──────── Data under study ────────
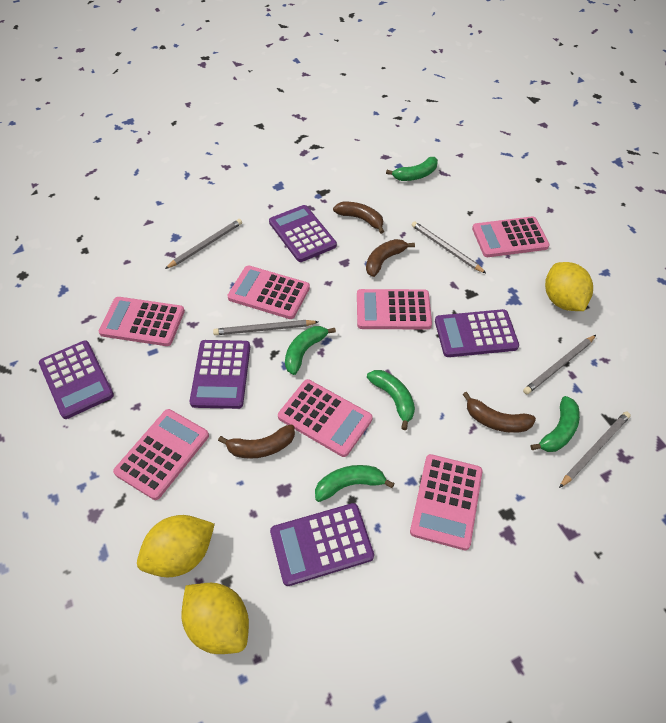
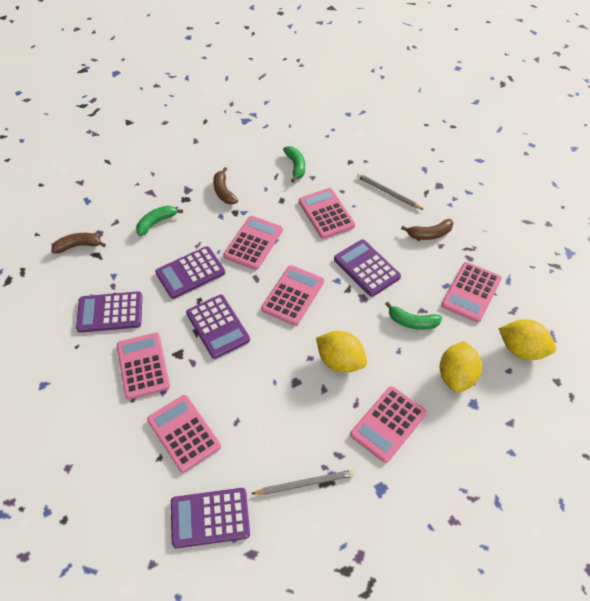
brown banana: 4 -> 3
green banana: 5 -> 3
grey pencil: 5 -> 2

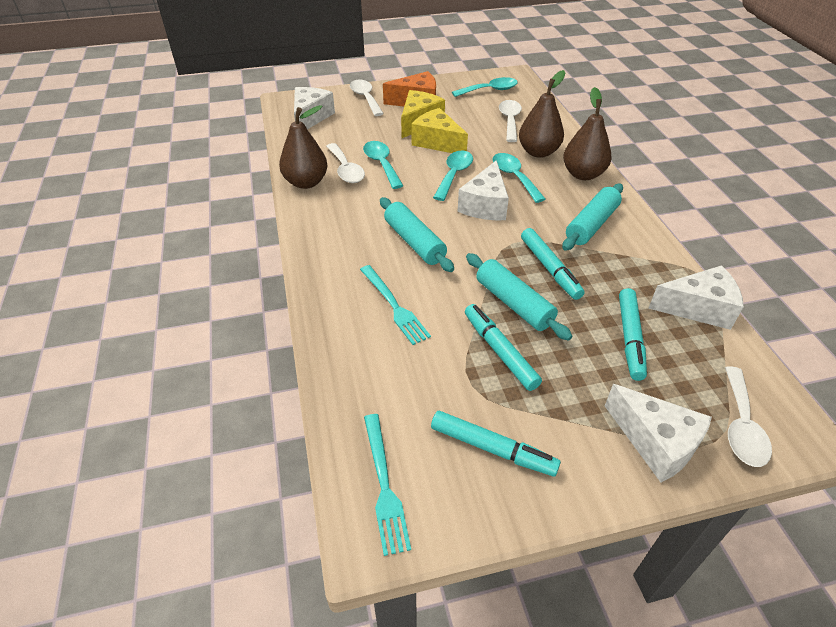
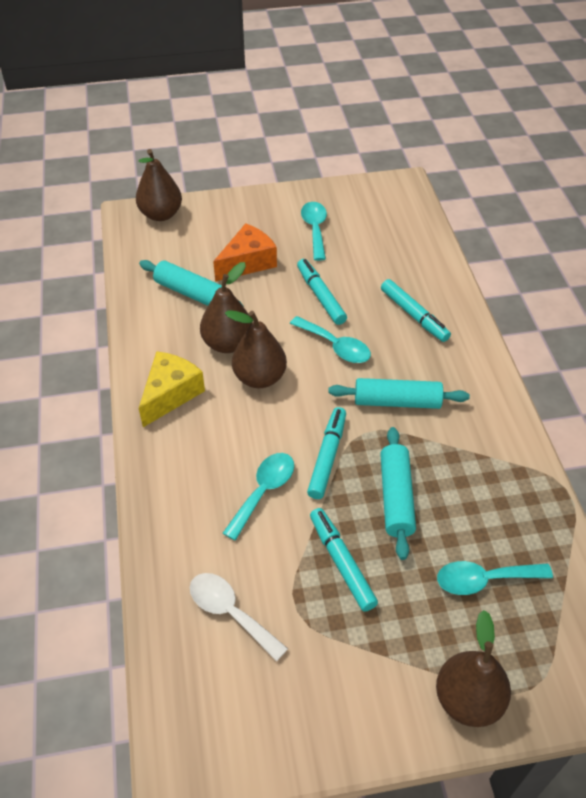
brown pear: 3 -> 4
turquoise fork: 2 -> 0
white cheese: 4 -> 0
white spoon: 4 -> 1
yellow cheese: 2 -> 1

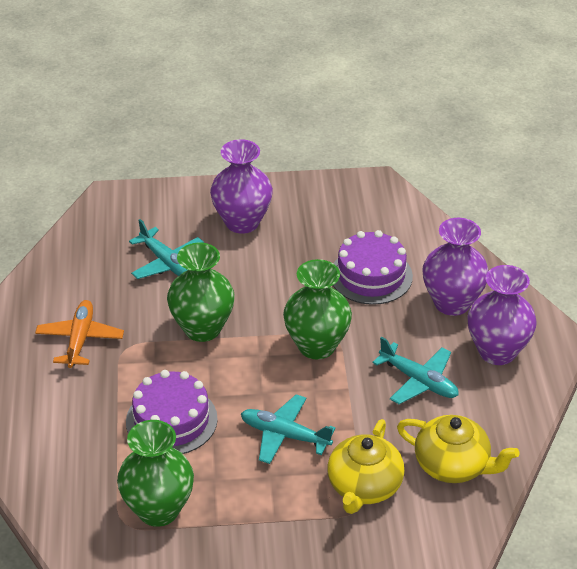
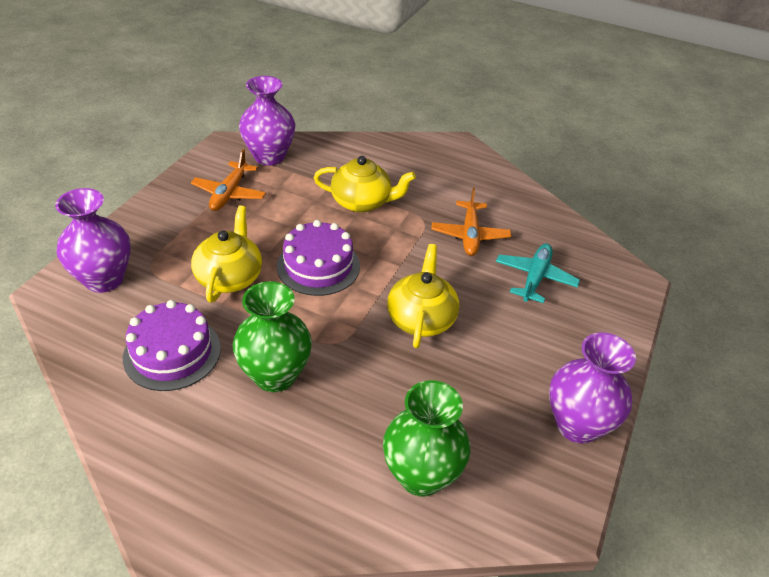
green vase: 3 -> 2
orange plane: 1 -> 2
turquoise plane: 3 -> 1
yellow teapot: 2 -> 3

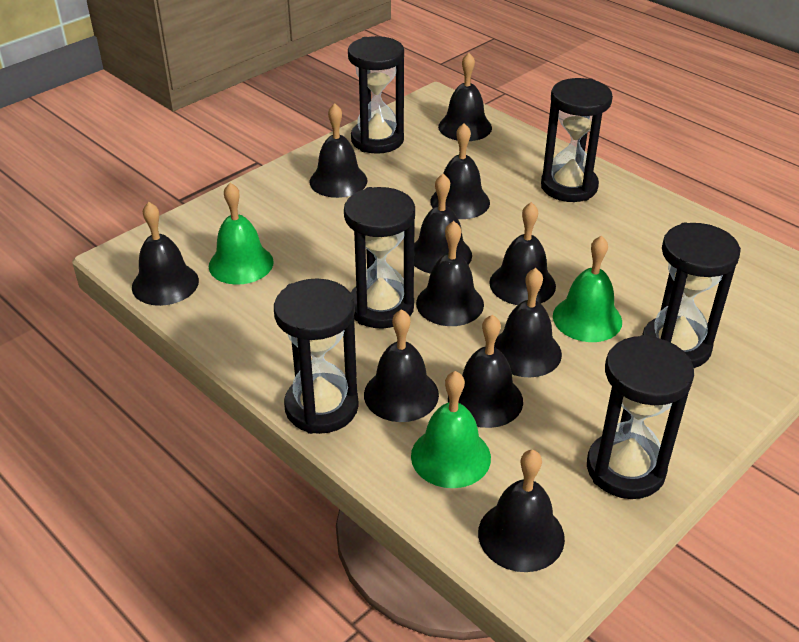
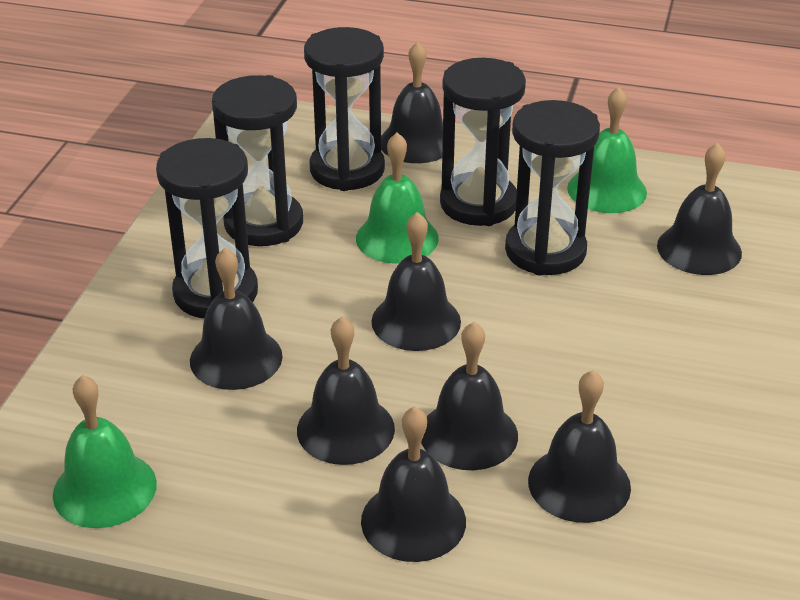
black bell: 11 -> 8
black hourglass: 6 -> 5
────────
**Exercise description:** State only how many lines above contain "turquoise".

**Response box:** 2